**Instructions for the task:** Every record below needs to be set down exactly. Pictures do not belong in the copy.

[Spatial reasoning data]
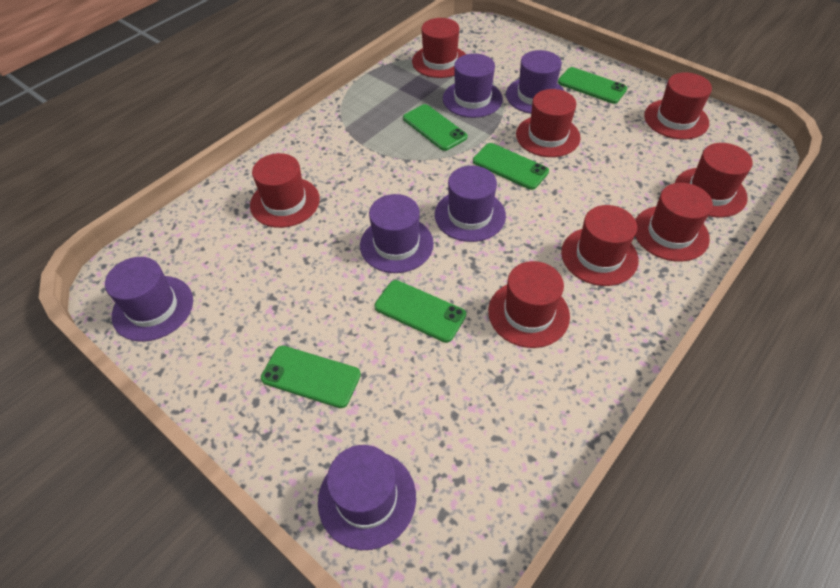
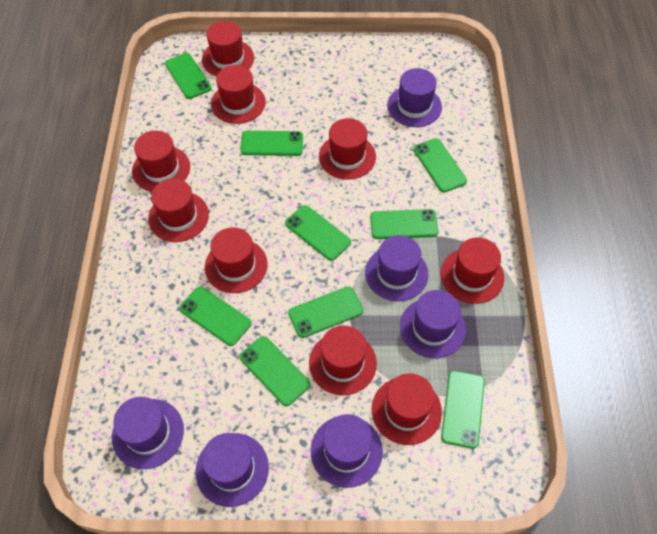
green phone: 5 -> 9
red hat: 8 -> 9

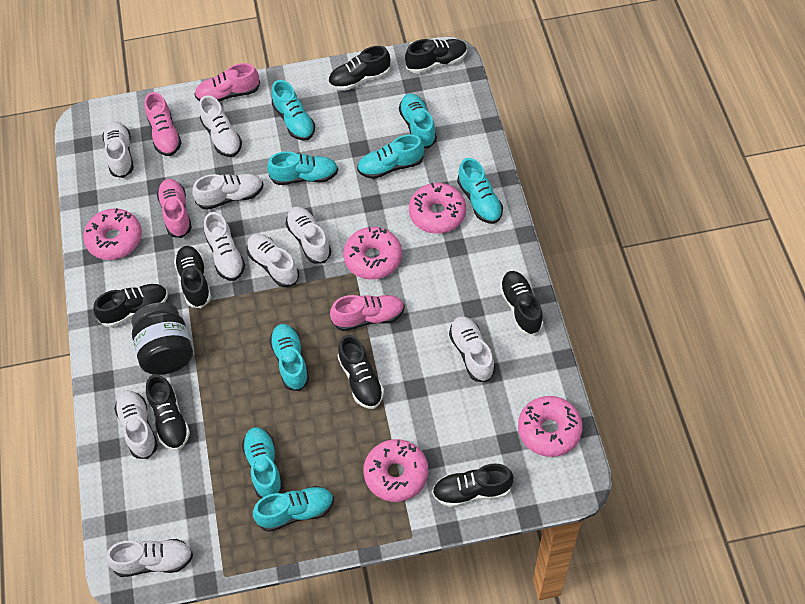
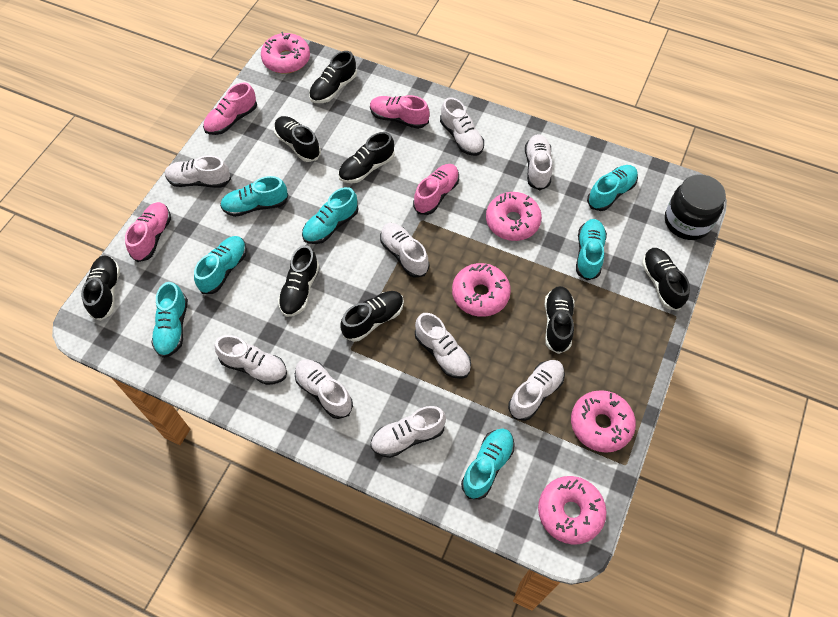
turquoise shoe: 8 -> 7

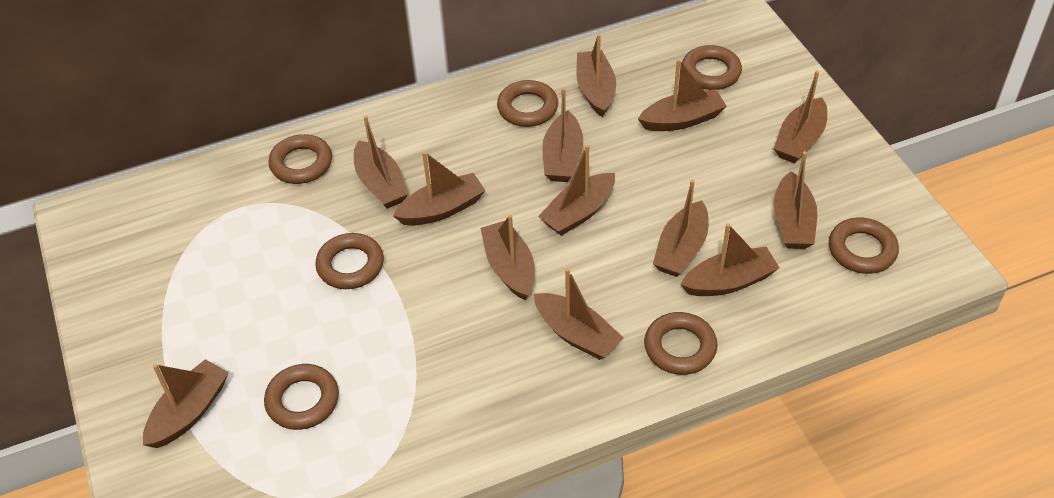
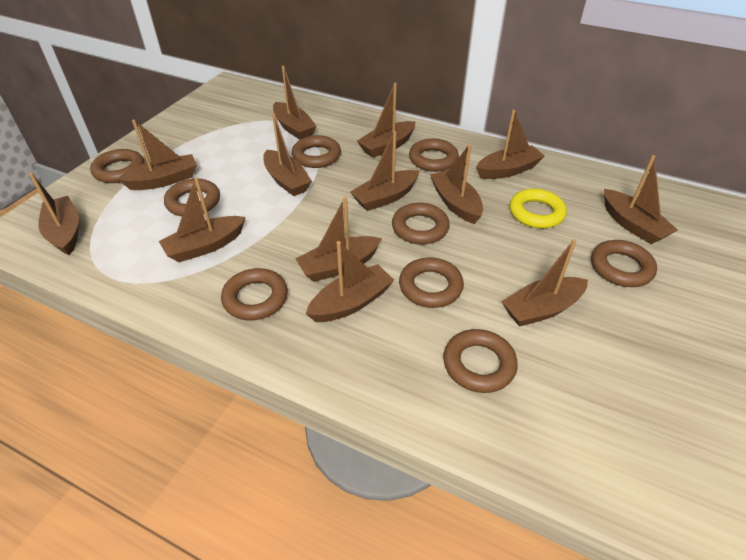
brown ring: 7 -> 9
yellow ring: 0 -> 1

**Exercise result:**
green phone: 5 -> 9
red hat: 8 -> 9

turquoise shoe: 8 -> 7

brown ring: 7 -> 9
yellow ring: 0 -> 1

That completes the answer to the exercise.